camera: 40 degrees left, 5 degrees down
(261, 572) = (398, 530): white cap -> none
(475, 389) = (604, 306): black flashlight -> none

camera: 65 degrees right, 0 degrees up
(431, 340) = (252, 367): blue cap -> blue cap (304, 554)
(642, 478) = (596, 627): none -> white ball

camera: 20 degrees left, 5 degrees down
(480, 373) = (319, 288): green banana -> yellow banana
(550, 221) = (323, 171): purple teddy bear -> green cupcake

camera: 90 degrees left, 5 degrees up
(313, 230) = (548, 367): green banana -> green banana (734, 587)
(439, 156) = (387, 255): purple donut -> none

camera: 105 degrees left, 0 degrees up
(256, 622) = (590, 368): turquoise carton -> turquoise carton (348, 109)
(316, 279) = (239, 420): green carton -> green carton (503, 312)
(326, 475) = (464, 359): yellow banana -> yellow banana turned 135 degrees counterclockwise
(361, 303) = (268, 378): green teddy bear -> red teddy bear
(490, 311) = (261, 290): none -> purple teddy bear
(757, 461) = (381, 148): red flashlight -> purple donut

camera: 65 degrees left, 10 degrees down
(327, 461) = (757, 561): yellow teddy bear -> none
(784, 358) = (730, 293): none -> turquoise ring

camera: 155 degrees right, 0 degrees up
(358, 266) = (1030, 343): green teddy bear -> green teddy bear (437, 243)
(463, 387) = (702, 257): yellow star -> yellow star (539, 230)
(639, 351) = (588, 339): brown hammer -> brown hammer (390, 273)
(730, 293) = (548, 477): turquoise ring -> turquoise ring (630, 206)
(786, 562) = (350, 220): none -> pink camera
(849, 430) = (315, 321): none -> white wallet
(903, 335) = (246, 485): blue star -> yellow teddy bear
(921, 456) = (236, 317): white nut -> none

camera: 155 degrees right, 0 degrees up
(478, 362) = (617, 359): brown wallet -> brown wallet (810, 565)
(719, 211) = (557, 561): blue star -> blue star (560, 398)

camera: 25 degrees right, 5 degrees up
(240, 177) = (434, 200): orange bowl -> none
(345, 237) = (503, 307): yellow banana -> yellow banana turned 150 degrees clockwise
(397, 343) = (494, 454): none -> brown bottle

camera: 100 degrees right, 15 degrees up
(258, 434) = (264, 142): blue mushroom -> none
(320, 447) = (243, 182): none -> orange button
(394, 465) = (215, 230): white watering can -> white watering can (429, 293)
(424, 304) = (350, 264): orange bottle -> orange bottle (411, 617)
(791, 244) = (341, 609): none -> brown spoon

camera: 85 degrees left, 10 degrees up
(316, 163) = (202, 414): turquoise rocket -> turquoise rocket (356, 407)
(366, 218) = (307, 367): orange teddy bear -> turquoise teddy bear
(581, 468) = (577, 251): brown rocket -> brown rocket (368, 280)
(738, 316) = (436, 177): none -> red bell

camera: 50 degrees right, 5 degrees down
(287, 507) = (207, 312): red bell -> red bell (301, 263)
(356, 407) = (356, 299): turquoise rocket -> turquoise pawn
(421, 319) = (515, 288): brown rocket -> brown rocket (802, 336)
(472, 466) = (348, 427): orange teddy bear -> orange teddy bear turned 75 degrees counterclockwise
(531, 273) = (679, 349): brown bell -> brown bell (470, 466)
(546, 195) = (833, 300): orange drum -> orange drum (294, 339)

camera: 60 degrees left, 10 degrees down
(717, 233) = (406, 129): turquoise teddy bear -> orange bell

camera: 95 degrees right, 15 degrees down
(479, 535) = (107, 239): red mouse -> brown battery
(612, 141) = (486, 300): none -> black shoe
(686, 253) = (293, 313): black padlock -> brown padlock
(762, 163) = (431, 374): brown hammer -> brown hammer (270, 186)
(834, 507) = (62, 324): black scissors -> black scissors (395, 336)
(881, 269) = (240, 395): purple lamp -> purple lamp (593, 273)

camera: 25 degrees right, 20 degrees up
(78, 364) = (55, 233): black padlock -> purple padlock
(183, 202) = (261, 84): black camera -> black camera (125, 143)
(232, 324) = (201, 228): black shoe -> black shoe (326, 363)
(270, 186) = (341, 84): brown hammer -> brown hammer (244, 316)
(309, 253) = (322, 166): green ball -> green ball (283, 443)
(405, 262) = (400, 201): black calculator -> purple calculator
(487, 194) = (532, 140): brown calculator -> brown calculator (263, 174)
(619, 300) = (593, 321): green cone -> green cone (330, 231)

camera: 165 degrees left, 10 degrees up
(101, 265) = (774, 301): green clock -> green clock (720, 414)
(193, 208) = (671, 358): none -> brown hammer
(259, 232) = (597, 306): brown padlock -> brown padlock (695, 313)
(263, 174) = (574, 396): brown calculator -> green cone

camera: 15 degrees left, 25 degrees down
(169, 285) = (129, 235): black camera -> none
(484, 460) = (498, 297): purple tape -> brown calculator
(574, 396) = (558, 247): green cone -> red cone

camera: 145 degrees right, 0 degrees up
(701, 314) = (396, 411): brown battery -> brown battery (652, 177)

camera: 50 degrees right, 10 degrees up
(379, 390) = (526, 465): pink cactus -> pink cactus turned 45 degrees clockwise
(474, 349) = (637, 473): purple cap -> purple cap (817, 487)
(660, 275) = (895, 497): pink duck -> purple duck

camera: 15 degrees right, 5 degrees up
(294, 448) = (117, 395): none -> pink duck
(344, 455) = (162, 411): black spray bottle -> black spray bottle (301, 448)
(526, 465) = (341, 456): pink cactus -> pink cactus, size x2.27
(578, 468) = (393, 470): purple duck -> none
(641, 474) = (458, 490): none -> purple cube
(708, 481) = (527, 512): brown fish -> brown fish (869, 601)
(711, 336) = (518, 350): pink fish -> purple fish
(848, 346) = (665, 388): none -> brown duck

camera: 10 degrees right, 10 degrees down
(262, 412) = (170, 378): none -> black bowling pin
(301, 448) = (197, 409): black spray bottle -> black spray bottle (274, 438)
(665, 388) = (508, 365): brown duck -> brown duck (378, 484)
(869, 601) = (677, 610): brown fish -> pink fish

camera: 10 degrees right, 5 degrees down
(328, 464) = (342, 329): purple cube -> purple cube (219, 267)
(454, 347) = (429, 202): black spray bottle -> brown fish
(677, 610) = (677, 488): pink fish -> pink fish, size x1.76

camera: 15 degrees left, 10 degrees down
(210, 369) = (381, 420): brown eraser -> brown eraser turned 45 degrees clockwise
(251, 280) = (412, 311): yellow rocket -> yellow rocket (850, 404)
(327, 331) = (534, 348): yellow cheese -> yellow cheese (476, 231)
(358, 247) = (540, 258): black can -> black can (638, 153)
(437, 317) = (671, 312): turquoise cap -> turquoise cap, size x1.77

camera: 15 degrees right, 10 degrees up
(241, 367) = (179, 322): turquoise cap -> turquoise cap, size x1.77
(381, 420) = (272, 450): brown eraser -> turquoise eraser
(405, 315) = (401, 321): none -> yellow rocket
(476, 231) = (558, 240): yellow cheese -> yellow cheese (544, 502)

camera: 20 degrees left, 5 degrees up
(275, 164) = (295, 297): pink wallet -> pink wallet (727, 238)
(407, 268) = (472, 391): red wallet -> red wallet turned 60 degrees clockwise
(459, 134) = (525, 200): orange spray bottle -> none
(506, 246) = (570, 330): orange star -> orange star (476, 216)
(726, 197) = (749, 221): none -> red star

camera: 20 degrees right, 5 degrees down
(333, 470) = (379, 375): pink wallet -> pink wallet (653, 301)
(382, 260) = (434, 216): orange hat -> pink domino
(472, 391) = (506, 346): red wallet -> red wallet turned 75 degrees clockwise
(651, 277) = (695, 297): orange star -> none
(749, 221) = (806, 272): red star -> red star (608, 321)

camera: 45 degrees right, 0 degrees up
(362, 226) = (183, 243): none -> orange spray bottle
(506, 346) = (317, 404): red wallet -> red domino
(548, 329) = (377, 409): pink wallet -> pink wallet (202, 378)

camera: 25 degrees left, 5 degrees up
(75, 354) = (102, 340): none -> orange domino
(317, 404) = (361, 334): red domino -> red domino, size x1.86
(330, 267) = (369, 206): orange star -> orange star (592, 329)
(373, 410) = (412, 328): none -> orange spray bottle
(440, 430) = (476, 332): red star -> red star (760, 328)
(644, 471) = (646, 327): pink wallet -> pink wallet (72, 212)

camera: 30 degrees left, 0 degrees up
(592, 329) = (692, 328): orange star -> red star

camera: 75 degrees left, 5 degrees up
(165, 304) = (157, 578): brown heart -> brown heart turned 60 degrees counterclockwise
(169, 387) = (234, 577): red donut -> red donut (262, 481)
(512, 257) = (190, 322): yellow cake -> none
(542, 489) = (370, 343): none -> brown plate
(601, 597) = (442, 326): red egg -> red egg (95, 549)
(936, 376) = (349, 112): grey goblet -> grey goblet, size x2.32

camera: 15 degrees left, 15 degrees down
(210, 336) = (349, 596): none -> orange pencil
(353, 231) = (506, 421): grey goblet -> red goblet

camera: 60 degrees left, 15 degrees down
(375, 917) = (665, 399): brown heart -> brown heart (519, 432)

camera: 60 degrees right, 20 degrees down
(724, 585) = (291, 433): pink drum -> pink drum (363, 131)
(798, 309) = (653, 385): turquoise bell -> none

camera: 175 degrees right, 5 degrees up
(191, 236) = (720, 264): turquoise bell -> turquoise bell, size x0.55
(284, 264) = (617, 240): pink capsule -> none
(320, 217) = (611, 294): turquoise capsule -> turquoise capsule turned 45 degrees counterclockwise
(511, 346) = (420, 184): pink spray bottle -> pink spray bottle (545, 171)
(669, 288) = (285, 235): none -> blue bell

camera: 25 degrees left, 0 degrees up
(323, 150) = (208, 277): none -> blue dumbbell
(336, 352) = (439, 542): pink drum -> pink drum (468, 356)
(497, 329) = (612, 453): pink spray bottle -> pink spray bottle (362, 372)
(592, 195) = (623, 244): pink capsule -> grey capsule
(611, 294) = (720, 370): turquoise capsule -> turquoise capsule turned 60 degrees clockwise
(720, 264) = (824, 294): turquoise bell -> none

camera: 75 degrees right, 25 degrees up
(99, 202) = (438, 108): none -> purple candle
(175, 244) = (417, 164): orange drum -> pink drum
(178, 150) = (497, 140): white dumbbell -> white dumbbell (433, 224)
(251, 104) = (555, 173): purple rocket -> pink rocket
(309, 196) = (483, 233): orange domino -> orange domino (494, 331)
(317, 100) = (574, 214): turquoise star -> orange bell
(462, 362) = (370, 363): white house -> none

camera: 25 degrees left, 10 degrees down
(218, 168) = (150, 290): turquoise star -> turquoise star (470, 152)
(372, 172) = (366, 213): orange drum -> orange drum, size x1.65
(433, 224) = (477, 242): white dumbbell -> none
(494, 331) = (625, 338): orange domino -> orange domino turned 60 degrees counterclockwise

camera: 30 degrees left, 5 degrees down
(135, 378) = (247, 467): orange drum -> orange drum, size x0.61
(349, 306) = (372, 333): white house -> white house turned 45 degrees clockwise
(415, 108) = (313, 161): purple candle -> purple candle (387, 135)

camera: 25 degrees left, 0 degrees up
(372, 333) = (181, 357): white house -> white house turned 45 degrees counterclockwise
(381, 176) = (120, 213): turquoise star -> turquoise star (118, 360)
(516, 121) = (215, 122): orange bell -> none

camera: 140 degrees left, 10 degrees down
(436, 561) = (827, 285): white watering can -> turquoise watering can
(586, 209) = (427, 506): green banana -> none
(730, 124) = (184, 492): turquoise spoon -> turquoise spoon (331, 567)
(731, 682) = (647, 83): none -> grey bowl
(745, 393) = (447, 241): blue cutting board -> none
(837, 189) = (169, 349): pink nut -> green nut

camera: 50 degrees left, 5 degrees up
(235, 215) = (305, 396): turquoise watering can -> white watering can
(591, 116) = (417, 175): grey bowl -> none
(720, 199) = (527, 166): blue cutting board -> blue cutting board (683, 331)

▬▬▬

To do. Extract from the data every line where "capsule" shows up.

Answer to the exercise.
(284, 264) = (617, 240): pink capsule -> none
(320, 217) = (611, 294): turquoise capsule -> turquoise capsule turned 45 degrees counterclockwise
(592, 195) = (623, 244): pink capsule -> grey capsule
(611, 294) = (720, 370): turquoise capsule -> turquoise capsule turned 60 degrees clockwise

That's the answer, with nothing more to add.